About this exercise: Copy out the entries below exactly as they stand, but only from the line containing "orange boat [743,47,835,176]" through the line containing "pink boat [431,446,569,535]".

Information supplied:
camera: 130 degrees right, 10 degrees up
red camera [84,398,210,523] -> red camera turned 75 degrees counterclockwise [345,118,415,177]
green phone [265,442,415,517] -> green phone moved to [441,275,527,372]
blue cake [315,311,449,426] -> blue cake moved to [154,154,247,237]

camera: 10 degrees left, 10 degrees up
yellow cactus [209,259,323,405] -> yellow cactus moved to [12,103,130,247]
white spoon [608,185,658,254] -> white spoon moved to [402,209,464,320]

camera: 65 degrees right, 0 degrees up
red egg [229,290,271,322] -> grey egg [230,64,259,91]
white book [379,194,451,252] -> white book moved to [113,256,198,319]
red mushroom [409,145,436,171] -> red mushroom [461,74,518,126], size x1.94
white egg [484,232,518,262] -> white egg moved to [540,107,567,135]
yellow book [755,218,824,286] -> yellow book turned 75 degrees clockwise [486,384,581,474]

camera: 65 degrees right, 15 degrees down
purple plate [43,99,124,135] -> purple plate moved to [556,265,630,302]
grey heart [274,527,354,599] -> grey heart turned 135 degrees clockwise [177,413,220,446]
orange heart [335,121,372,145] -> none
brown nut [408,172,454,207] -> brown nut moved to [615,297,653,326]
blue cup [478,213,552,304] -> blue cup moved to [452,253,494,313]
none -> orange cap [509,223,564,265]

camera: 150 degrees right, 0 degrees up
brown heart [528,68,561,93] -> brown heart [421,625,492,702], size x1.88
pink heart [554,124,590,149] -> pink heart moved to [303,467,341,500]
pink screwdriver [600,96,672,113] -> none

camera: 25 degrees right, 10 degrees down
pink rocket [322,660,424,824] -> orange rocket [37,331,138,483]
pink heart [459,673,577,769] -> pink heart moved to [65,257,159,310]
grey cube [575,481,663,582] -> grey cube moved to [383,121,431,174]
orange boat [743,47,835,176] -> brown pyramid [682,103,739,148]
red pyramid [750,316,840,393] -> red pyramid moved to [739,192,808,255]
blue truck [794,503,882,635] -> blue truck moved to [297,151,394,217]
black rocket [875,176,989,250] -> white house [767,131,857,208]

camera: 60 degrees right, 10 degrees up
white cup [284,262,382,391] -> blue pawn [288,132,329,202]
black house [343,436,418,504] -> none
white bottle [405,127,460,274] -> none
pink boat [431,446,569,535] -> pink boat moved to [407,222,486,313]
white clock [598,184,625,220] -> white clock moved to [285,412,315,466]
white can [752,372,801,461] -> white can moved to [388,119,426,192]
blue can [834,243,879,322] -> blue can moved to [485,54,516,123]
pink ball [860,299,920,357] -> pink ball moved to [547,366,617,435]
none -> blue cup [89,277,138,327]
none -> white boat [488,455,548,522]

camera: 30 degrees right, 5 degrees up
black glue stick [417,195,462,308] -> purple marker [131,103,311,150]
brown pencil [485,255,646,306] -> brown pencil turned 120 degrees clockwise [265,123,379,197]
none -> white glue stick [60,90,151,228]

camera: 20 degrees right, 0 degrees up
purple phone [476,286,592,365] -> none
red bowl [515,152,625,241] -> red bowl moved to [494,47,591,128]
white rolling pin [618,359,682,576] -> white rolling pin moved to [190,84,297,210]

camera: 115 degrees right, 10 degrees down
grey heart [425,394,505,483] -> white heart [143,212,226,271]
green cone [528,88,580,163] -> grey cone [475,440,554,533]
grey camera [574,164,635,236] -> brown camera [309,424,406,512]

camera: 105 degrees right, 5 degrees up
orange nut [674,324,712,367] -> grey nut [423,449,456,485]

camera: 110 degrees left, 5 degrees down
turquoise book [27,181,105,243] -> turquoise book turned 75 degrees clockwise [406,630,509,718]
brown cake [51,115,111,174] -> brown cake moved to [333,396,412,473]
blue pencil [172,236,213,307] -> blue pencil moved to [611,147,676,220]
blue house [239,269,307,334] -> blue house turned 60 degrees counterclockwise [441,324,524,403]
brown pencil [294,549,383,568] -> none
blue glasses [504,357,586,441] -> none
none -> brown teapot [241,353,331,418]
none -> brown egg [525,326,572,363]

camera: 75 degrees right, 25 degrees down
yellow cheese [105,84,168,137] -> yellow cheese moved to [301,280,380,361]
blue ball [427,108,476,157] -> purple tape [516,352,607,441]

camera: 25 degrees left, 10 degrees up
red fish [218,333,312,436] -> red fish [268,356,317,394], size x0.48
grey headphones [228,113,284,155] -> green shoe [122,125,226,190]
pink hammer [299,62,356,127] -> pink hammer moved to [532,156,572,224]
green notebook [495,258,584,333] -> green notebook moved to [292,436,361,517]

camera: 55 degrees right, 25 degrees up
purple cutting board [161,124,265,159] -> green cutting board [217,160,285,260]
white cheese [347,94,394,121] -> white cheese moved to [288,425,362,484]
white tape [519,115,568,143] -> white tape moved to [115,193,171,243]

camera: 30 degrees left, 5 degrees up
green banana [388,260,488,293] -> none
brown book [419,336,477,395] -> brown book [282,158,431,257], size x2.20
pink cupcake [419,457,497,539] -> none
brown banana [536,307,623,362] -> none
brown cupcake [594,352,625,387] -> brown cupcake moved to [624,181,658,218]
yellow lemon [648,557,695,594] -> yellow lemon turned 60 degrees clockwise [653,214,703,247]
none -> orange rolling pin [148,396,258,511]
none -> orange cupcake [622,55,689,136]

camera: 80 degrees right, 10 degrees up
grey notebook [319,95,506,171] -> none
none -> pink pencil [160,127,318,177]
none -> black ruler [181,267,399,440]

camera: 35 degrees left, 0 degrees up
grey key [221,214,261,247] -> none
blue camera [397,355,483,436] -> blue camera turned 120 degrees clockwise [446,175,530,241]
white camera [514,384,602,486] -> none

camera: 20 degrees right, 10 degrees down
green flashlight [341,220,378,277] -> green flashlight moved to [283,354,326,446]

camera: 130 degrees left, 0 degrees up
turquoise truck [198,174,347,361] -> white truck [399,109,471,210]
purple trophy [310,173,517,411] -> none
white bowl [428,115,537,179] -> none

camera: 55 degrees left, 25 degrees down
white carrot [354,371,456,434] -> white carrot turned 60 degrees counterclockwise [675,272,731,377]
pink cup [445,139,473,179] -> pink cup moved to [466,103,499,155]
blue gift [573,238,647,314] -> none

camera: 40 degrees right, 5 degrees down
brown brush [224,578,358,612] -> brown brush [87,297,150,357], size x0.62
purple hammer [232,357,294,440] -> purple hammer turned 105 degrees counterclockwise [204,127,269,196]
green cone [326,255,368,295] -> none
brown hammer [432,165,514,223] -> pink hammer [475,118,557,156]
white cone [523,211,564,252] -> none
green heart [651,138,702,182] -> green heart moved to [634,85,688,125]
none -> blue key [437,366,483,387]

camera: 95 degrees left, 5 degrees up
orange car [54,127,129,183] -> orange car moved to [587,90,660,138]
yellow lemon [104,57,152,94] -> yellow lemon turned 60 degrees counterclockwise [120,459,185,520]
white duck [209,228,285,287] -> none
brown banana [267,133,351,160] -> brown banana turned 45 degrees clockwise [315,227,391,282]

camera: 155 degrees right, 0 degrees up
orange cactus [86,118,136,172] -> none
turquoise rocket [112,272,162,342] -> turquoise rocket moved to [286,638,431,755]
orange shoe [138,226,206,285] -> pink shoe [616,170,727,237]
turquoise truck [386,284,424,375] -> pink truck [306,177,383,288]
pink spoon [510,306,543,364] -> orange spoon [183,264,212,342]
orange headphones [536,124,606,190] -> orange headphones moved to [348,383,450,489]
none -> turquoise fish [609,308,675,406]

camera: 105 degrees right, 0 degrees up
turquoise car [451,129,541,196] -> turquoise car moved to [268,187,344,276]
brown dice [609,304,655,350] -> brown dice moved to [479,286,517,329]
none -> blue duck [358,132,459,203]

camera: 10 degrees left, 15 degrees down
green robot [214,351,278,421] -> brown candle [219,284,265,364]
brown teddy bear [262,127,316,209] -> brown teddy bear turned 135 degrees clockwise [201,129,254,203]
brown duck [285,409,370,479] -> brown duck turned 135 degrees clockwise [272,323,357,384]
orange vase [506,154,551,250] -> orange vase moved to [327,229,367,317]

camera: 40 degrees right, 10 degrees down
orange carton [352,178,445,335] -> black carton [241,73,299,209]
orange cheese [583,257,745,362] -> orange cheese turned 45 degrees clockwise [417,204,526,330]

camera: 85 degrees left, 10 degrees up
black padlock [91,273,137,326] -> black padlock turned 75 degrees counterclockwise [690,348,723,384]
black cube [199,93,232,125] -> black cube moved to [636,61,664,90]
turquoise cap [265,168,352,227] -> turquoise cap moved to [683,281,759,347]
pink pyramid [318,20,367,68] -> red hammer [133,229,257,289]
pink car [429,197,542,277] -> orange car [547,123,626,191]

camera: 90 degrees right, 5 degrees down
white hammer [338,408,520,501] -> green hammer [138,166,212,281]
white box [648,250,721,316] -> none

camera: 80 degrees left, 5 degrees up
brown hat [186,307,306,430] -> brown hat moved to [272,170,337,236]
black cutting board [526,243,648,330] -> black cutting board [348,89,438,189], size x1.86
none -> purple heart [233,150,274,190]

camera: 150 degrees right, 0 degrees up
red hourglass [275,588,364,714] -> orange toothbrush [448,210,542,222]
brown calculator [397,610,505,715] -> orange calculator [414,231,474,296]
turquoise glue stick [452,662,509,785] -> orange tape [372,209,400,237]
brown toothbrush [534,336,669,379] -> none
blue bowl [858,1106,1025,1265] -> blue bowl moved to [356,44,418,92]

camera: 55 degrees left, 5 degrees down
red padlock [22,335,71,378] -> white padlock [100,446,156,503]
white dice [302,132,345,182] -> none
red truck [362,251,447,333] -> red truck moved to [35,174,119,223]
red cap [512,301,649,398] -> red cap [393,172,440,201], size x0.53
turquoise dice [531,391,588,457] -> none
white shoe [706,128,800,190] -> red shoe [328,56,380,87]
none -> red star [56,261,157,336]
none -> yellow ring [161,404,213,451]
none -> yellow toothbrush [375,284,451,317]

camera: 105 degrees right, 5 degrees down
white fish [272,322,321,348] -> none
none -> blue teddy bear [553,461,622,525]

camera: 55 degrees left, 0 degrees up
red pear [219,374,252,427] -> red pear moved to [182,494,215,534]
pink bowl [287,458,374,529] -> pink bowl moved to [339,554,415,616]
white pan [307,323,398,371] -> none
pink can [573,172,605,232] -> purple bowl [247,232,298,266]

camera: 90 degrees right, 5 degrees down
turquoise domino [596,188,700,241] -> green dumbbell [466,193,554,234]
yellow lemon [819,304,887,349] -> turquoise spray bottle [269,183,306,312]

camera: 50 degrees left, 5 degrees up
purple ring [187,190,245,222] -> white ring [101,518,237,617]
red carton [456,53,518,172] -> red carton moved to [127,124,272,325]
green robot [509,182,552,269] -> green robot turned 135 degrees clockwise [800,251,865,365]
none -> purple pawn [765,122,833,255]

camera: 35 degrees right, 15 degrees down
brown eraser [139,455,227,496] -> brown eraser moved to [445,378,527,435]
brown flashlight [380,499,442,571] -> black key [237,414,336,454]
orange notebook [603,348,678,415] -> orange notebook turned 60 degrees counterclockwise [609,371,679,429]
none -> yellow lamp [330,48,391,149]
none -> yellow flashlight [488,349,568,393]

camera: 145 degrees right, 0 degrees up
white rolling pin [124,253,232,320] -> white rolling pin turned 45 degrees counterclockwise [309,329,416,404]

Result for this task:
orange boat [743,47,835,176] -> brown pyramid [682,103,739,148]
red pyramid [750,316,840,393] -> red pyramid moved to [739,192,808,255]
blue truck [794,503,882,635] -> blue truck moved to [297,151,394,217]
black rocket [875,176,989,250] -> white house [767,131,857,208]

camera: 60 degrees right, 10 degrees up
white cup [284,262,382,391] -> blue pawn [288,132,329,202]
black house [343,436,418,504] -> none
white bottle [405,127,460,274] -> none
pink boat [431,446,569,535] -> pink boat moved to [407,222,486,313]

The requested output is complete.